··· Dataset ···
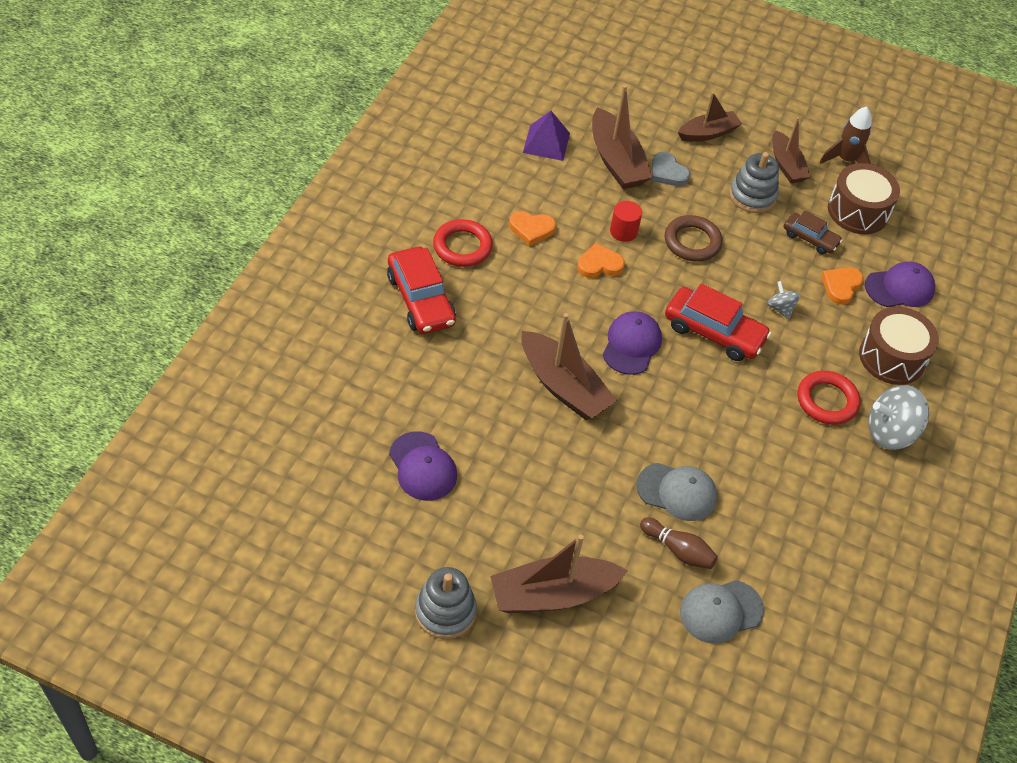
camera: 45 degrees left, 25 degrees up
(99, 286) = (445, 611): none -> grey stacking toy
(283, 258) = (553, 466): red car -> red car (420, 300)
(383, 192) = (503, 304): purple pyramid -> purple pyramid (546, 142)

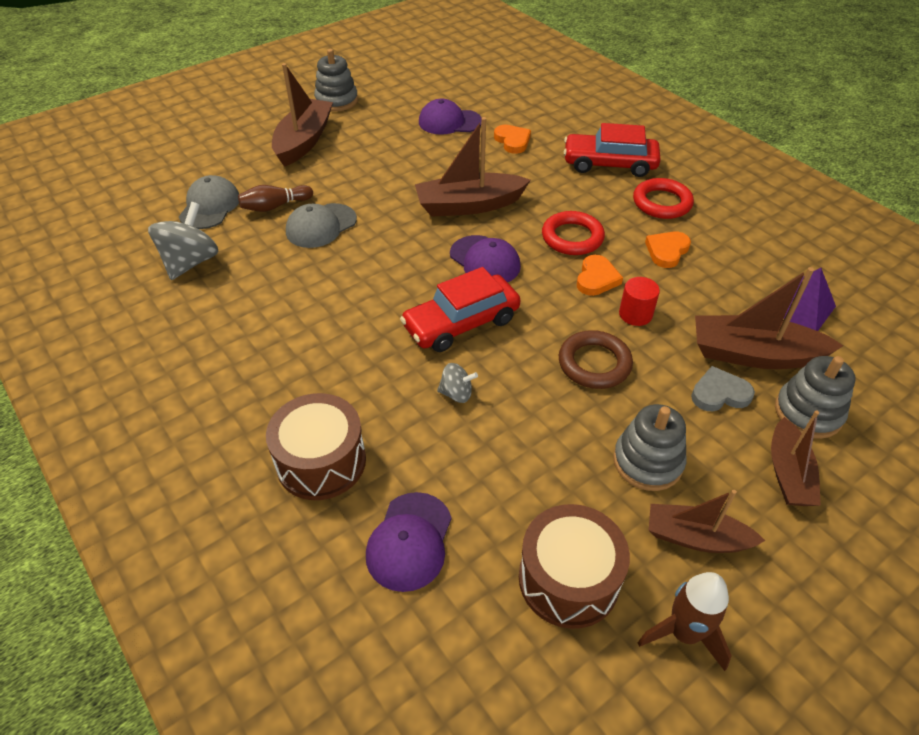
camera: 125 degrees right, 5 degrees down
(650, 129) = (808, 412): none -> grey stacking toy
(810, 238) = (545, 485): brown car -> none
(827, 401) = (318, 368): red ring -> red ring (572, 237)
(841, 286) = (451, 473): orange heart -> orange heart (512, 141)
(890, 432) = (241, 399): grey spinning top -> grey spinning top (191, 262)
···
··· Dataset ···
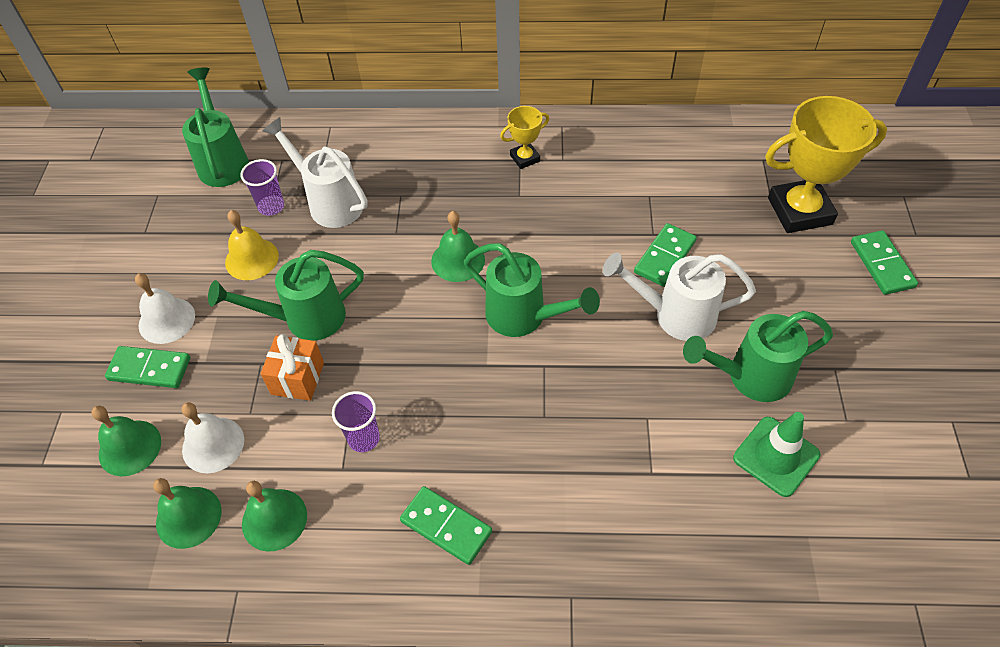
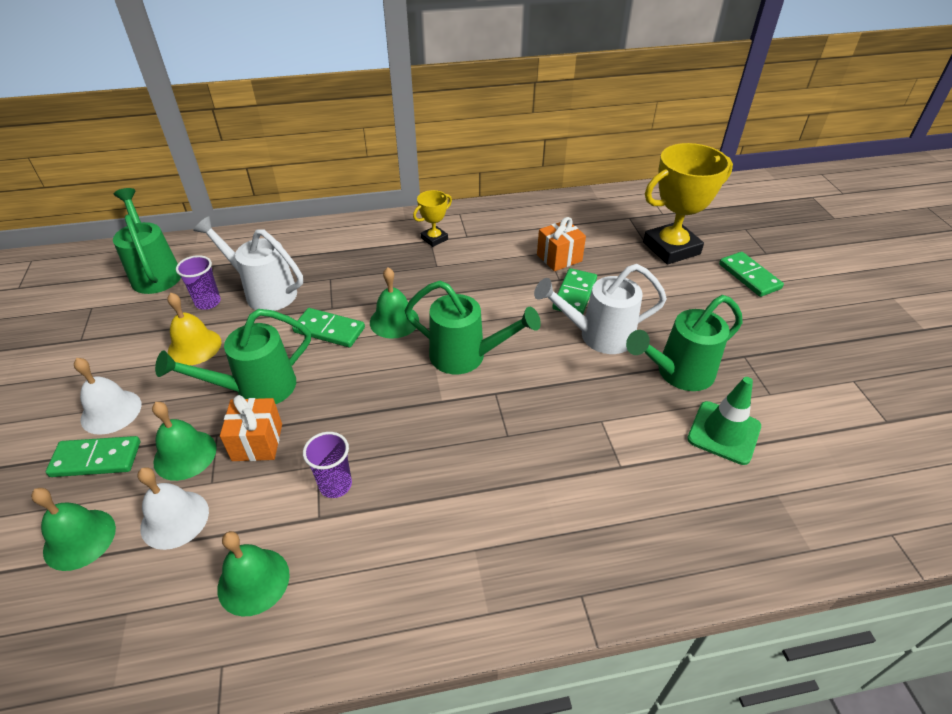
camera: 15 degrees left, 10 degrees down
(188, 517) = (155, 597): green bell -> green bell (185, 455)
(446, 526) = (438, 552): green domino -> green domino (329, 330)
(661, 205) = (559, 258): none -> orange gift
···
Using the data above, print only the lines starting at the one with "(283, 258) = (553, 466): red" and ending at the one with "(890, 432) = (241, 399): grey", exactly as they stand, minus the pictures.

(283, 258) = (553, 466): red car -> red car (420, 300)
(383, 192) = (503, 304): purple pyramid -> purple pyramid (546, 142)

camera: 125 degrees right, 5 degrees down
(650, 129) = (808, 412): none -> grey stacking toy
(810, 238) = (545, 485): brown car -> none
(827, 401) = (318, 368): red ring -> red ring (572, 237)
(841, 286) = (451, 473): orange heart -> orange heart (512, 141)
(890, 432) = (241, 399): grey spinning top -> grey spinning top (191, 262)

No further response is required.